» **Try it**
From the line that contains "209 494 247)" to the end of the entries, copy each line exactly, though the pictures stay out.

» **Available records**
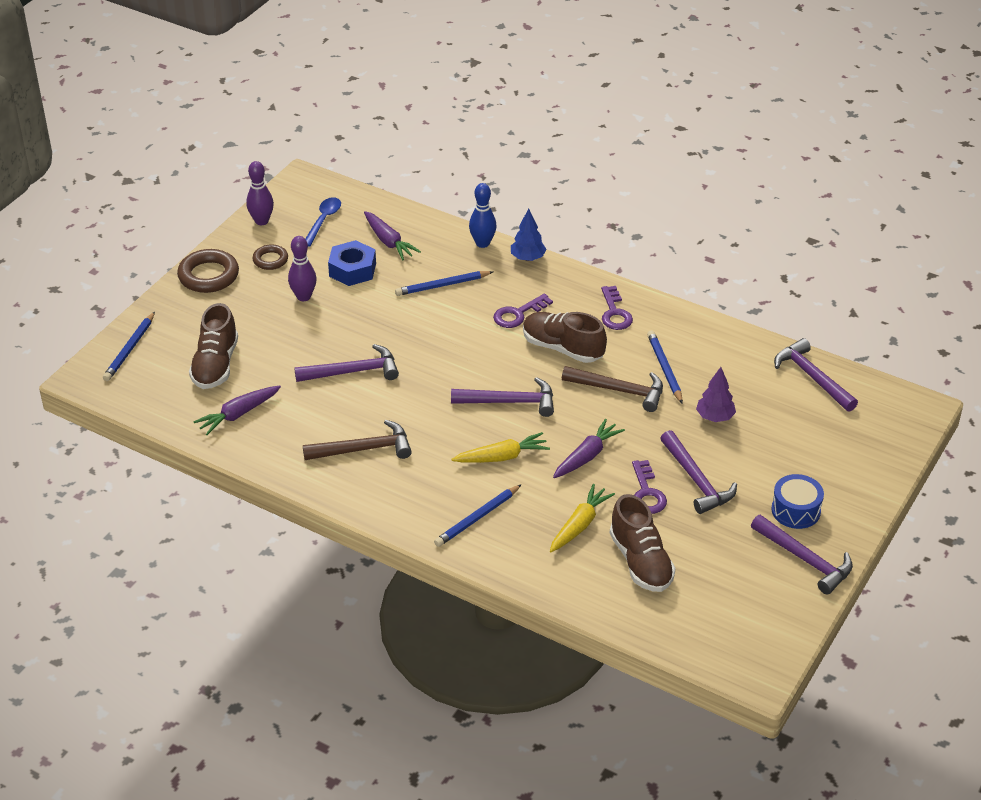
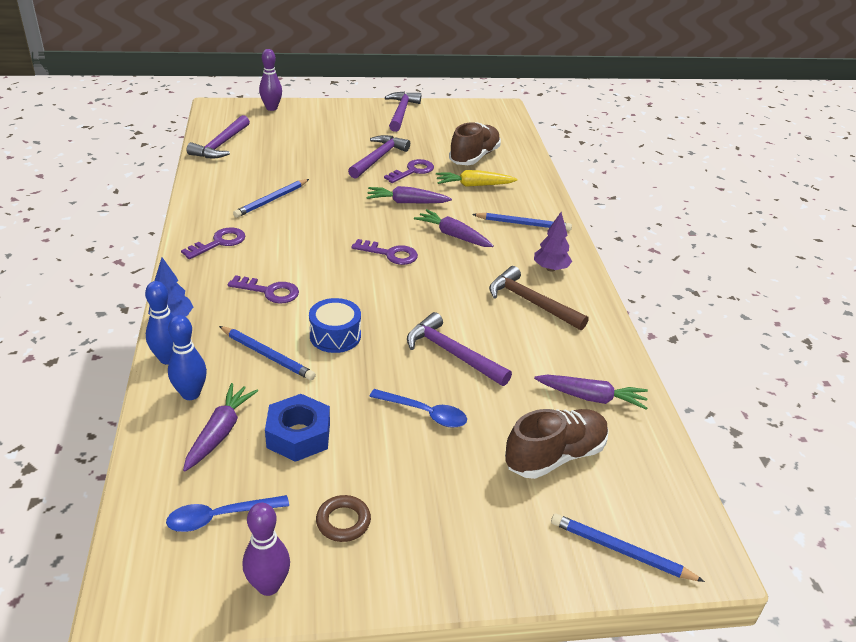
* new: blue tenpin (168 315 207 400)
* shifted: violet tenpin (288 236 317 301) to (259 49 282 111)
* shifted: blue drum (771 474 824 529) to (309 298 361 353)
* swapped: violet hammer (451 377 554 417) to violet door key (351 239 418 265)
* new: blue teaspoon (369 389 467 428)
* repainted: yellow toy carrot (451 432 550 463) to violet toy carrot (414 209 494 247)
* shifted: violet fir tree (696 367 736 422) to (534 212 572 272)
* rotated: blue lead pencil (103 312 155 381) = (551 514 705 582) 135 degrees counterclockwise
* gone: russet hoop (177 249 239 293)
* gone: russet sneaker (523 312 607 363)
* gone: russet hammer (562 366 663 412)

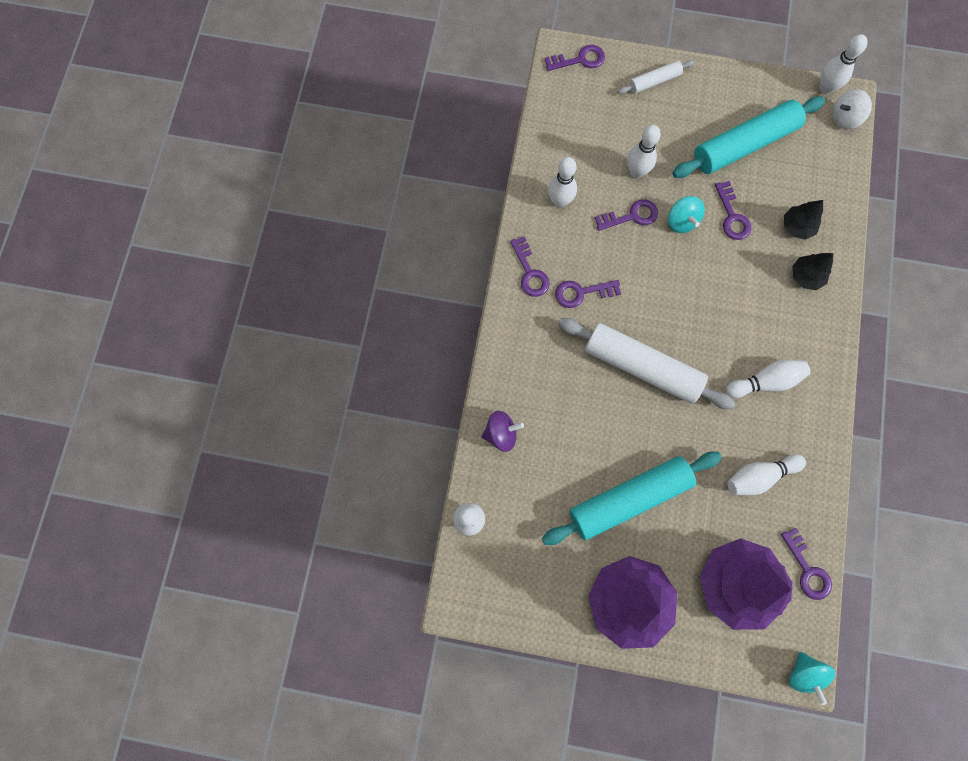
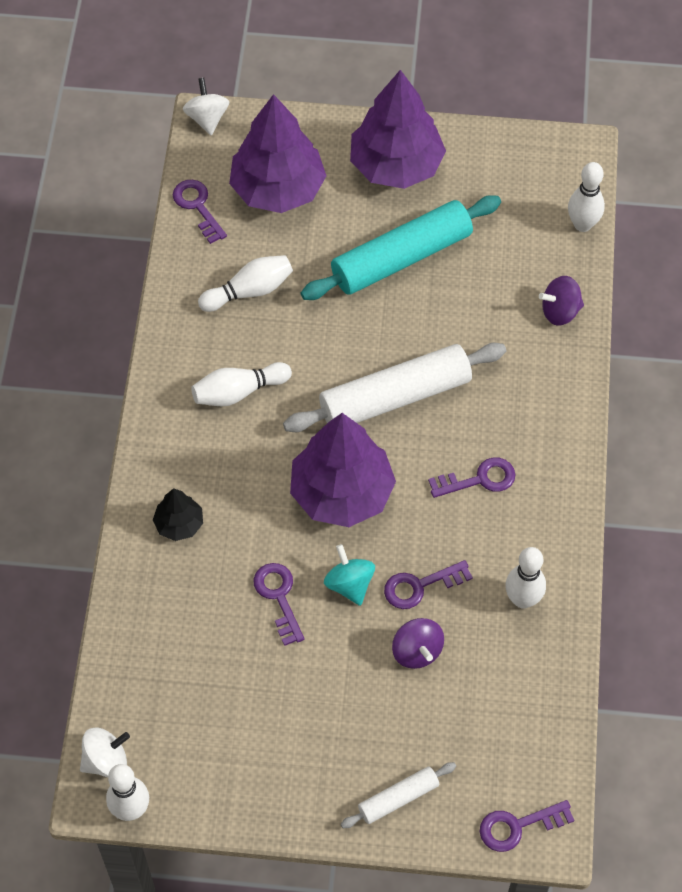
* repainted: teal spinning top (789 652 835 705) to white spinning top (183 78 229 135)
* rotated: white rolling pin (558 318 735 409) = (283 343 506 432) 45 degrees counterclockwise
* new: violet fir tree (290 413 396 527)
* swapped: white tenpin (627 125 661 178) to violet spinning top (392 618 444 669)
* gone: violet door key (510 236 550 297)
* gone: teal rolling pin (672 97 825 178)
* gone: jet-black fir tree (784 200 823 240)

» **Reply to the exercise**
* repainted: yellow toy carrot (451 432 550 463) to violet toy carrot (414 209 494 247)
* shifted: violet fir tree (696 367 736 422) to (534 212 572 272)
* rotated: blue lead pencil (103 312 155 381) = (551 514 705 582) 135 degrees counterclockwise
* gone: russet hoop (177 249 239 293)
* gone: russet sneaker (523 312 607 363)
* gone: russet hammer (562 366 663 412)

* repainted: teal spinning top (789 652 835 705) to white spinning top (183 78 229 135)
* rotated: white rolling pin (558 318 735 409) = (283 343 506 432) 45 degrees counterclockwise
* new: violet fir tree (290 413 396 527)
* swapped: white tenpin (627 125 661 178) to violet spinning top (392 618 444 669)
* gone: violet door key (510 236 550 297)
* gone: teal rolling pin (672 97 825 178)
* gone: jet-black fir tree (784 200 823 240)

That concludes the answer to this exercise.